▶ [WHAT IS REQUIRED]
From the line that contains "(533, 234) = (546, 134): none -> red mushroom" to the last line of the records below, retype each line exactly; leave out everything else.

▶ [EXTRACTED RECORDS]
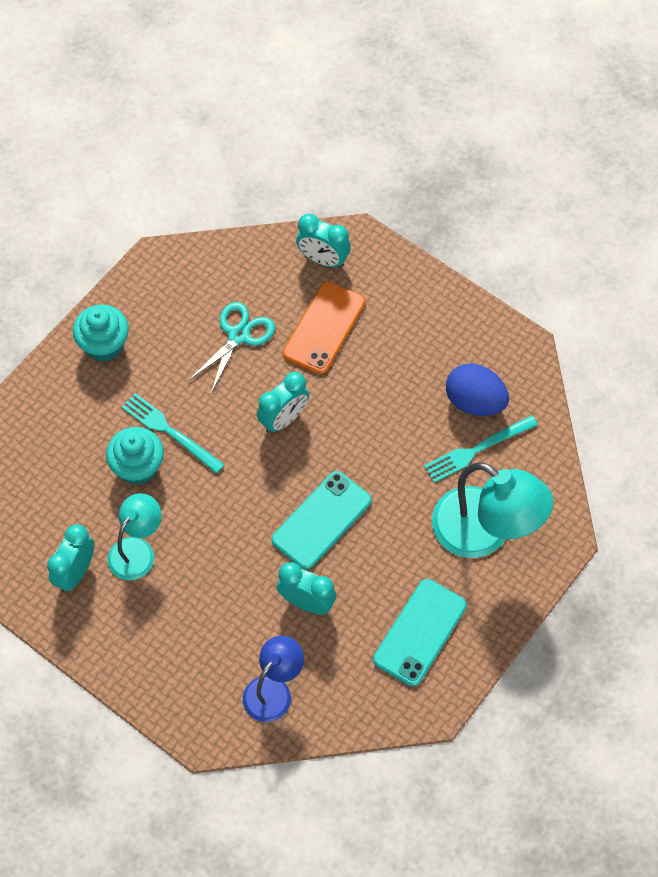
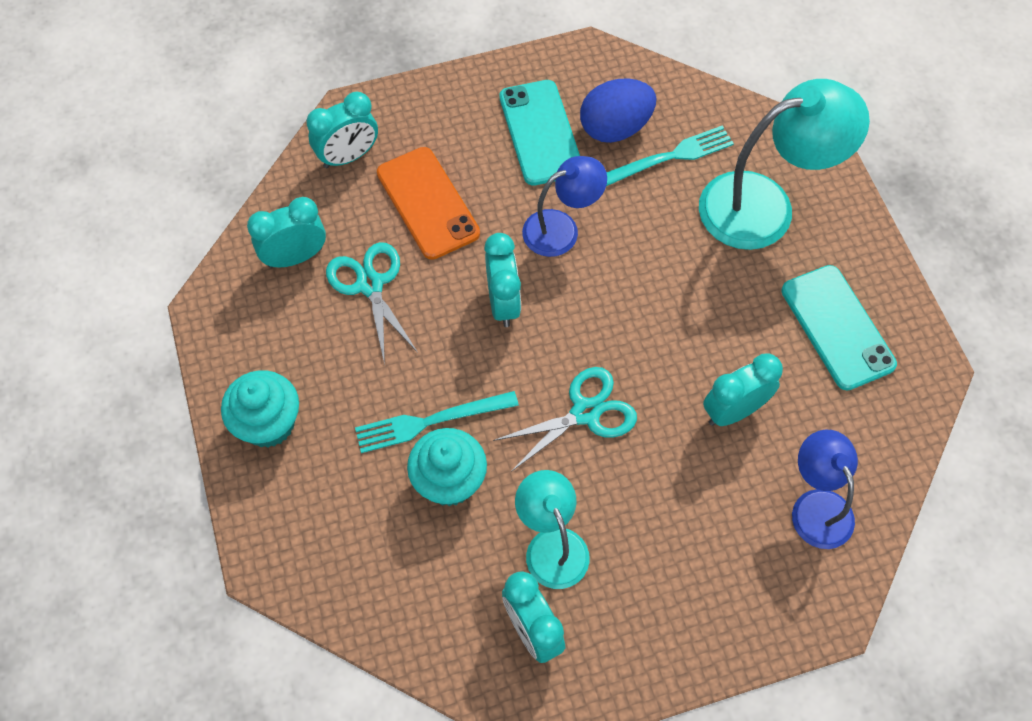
camera: 55 degrees left, 0 degrees up
(226, 281) = (295, 257): none -> turquoise clock
(240, 515) = (585, 412): none -> turquoise scissors
(321, 520) = (647, 339): turquoise phone -> turquoise phone (540, 133)
(366, 418) = (561, 228): none -> blue lamp
(477, 449) = (669, 157): turquoise fork -> turquoise fork turned 120 degrees counterclockwise

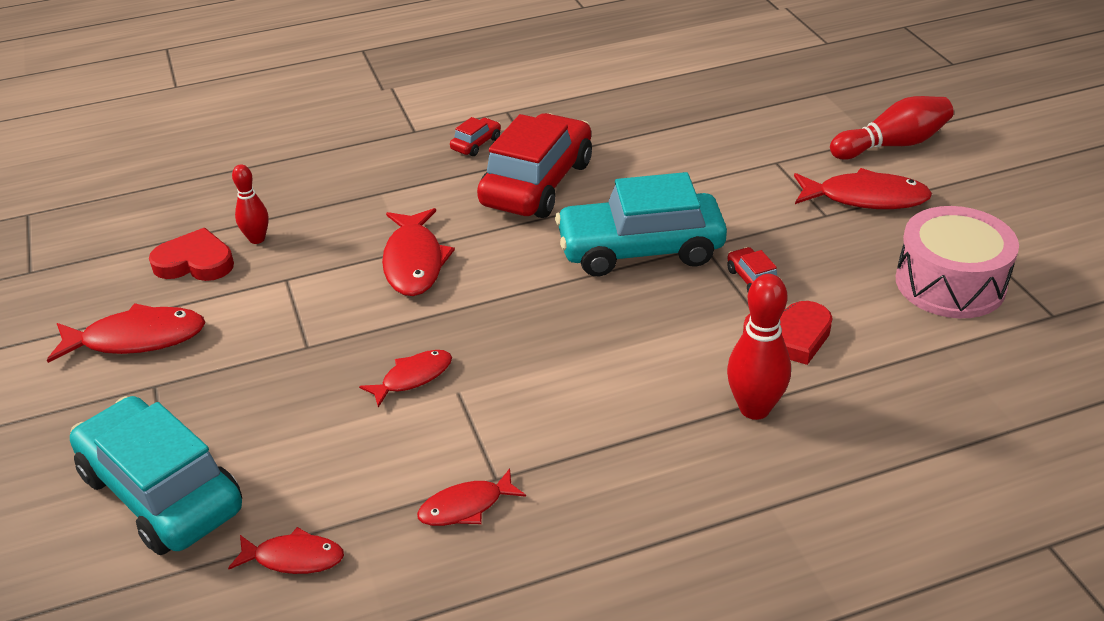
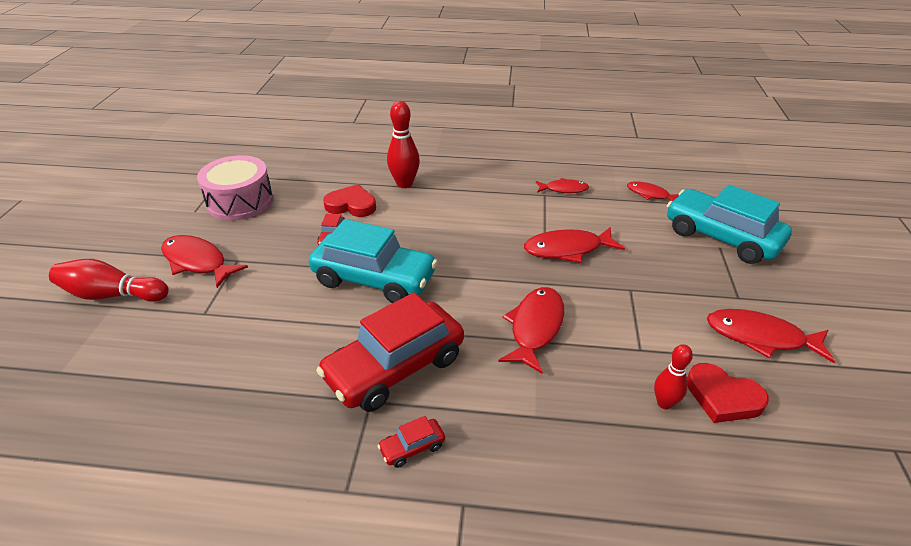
camera: 155 degrees left, 0 degrees up
(161, 492) = (721, 237): turquoise car -> turquoise car turned 150 degrees clockwise
(413, 377) = (567, 249): red fish -> red fish, size x1.63

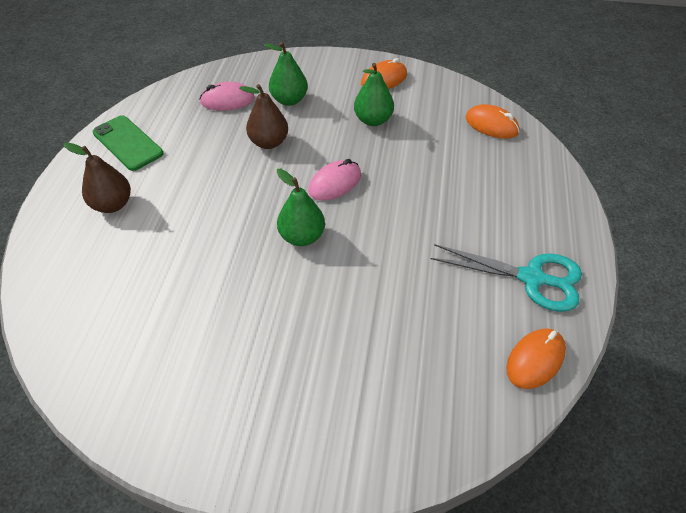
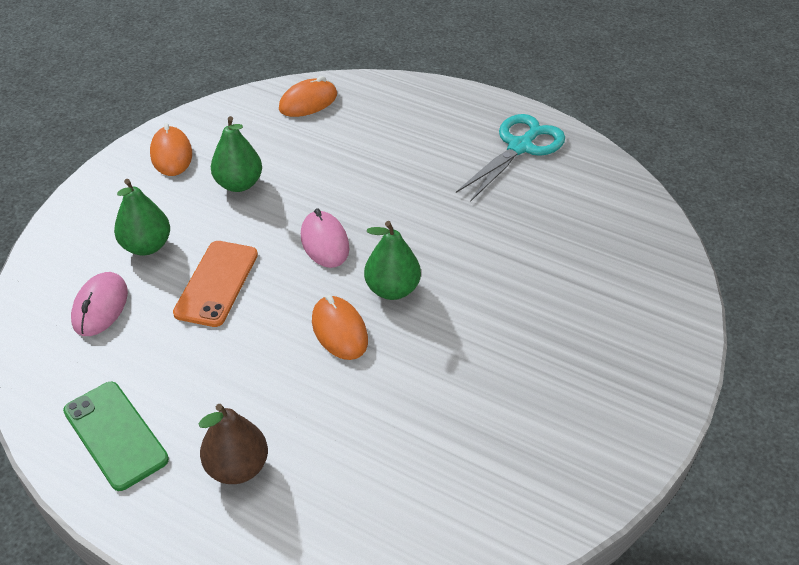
camera: 70 degrees left, 5 degrees down
(127, 143) = (115, 435): green phone -> green phone turned 75 degrees clockwise
(269, 142) = (217, 283): brown pear -> orange phone
(535, 360) = (605, 176): orange mouse -> orange mouse (339, 331)

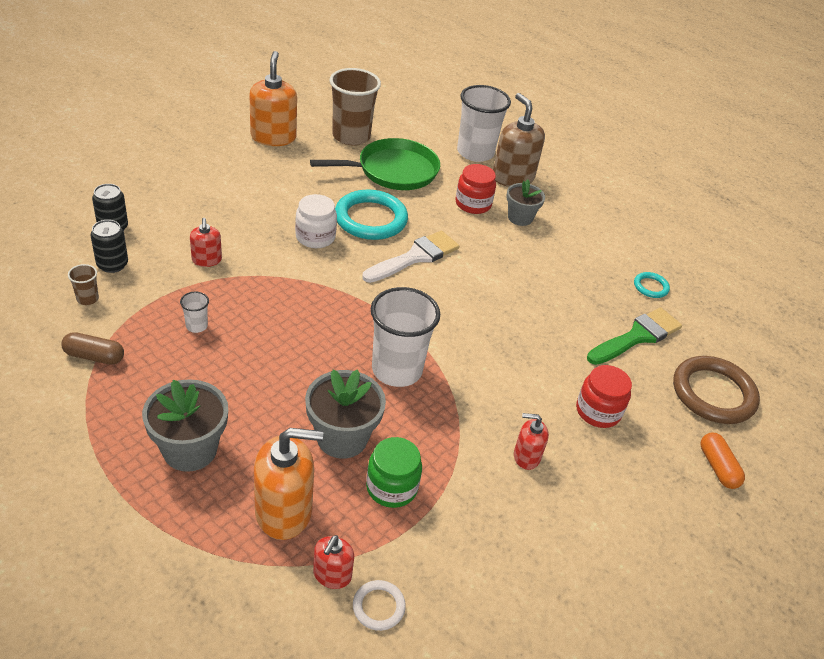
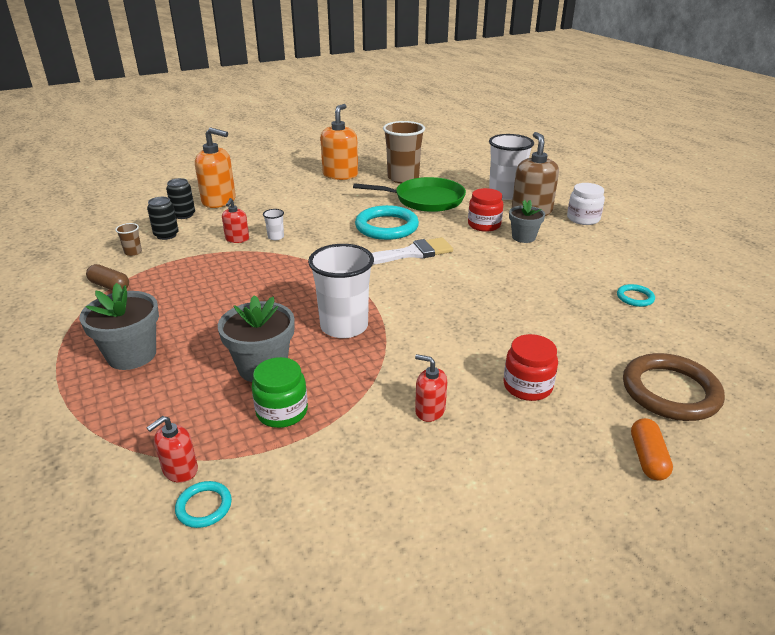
camera: 25 degrees right, 10 degrees down
(196, 326) = (199, 277): white cup -> white cup (276, 237)
(284, 511) = (174, 412): orange soap dispenser -> orange soap dispenser (219, 201)
(315, 237) = (332, 233): white jar -> white jar (583, 219)
(378, 607) = (204, 506): white ring -> turquoise ring
(637, 336) = (601, 333): green brush -> none

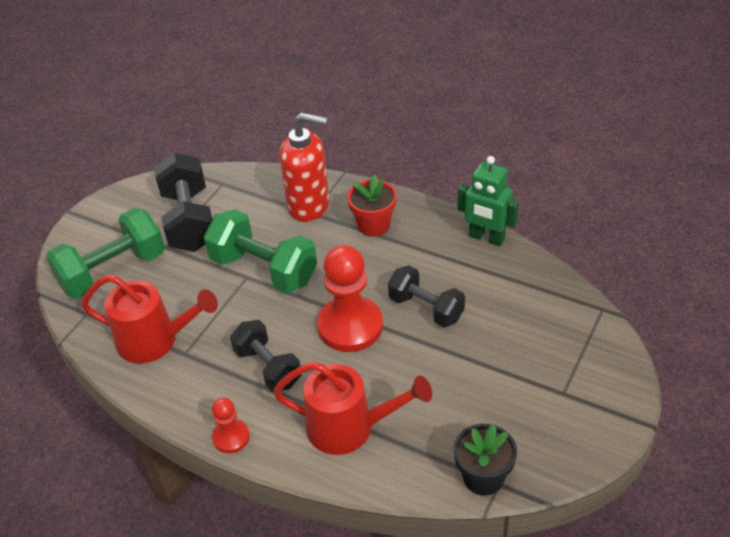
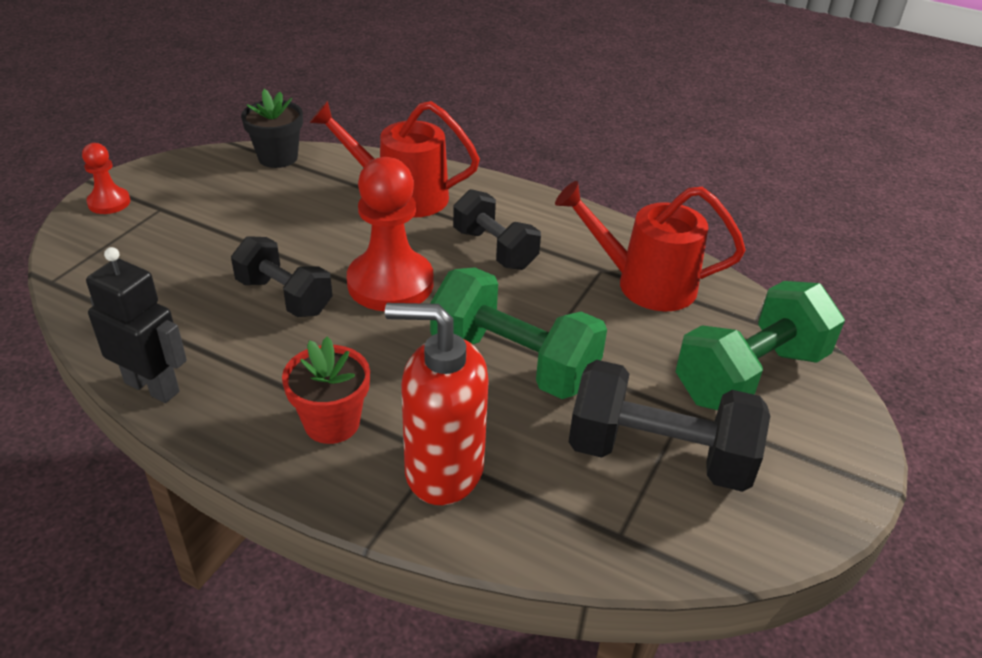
camera: 175 degrees right, 5 degrees down
(189, 221) = (659, 455): black dumbbell -> black dumbbell turned 60 degrees counterclockwise
(231, 437) = (527, 196): red pawn -> red pawn (109, 202)
(486, 238) = (152, 387): green robot -> black robot

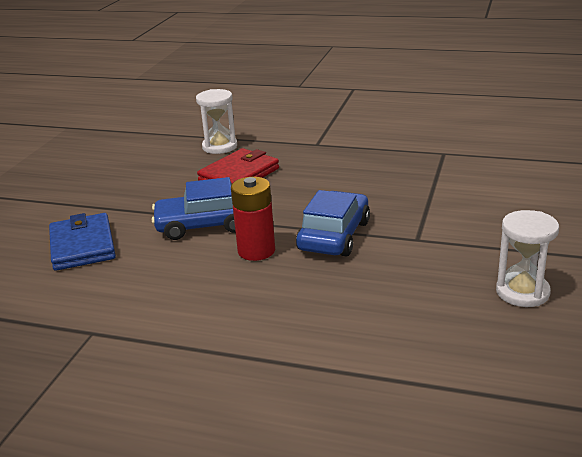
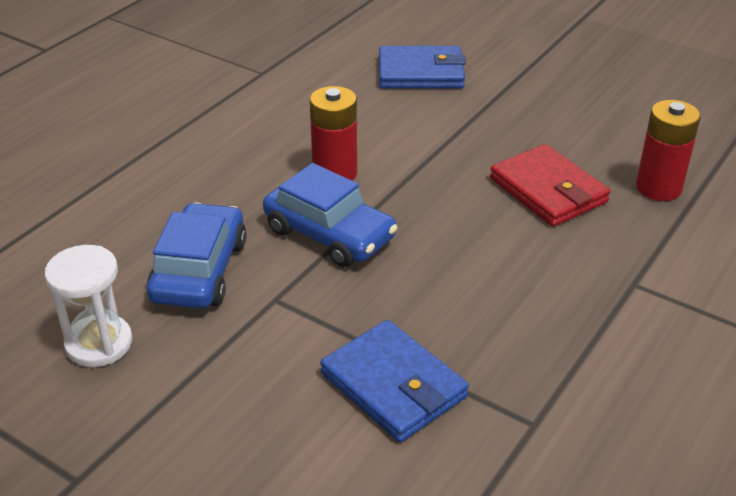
camera: 105 degrees right, 10 degrees up
(204, 225) = (419, 147): blue car -> blue car (199, 271)
(219, 147) = (658, 188): white hourglass -> red battery
(453, 188) = (393, 385): none -> blue wallet

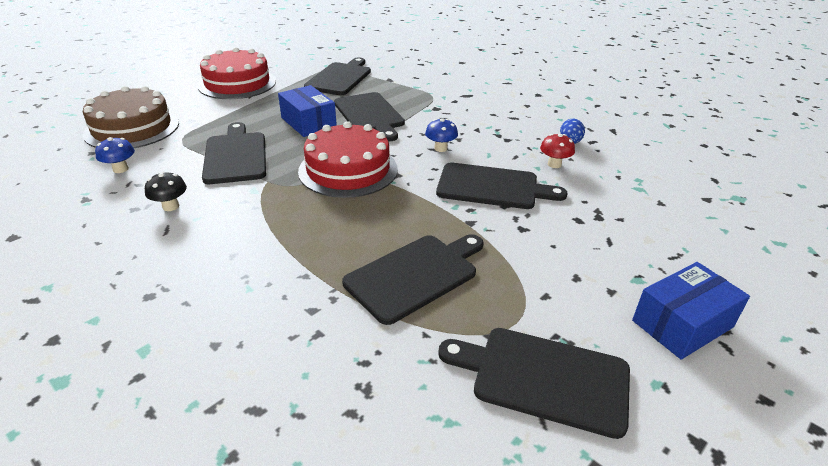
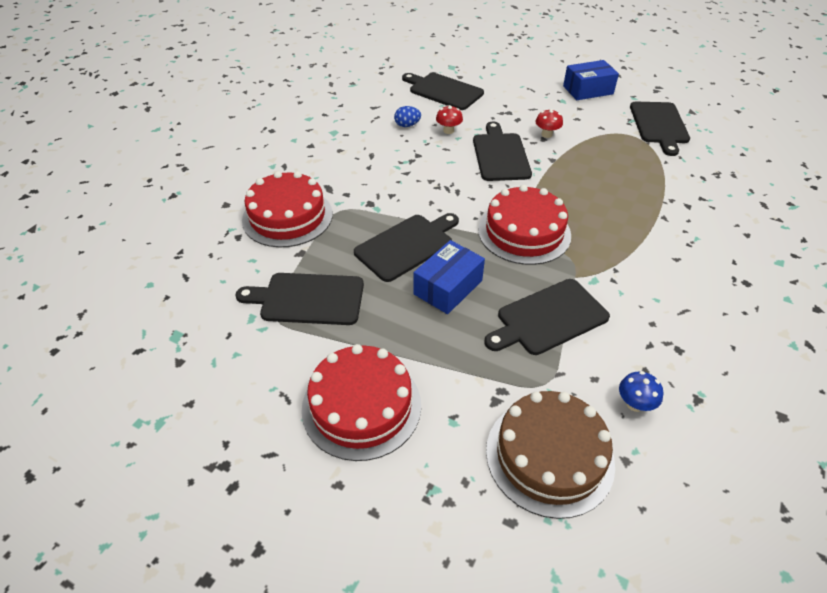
camera: 105 degrees left, 10 degrees up
(171, 206) = (656, 325): black mushroom -> none
(415, 275) = (624, 173): black cutting board -> black cutting board (443, 91)
(435, 79) = (287, 216): none -> red cake
(440, 148) = (454, 187): blue mushroom -> none
(533, 234) = (546, 134): none -> red mushroom
(682, 324) = (588, 90): blue box -> blue box turned 60 degrees counterclockwise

▶ [RESPONSE TO THE EXERCISE]
(533, 234) = (546, 134): none -> red mushroom
(682, 324) = (588, 90): blue box -> blue box turned 60 degrees counterclockwise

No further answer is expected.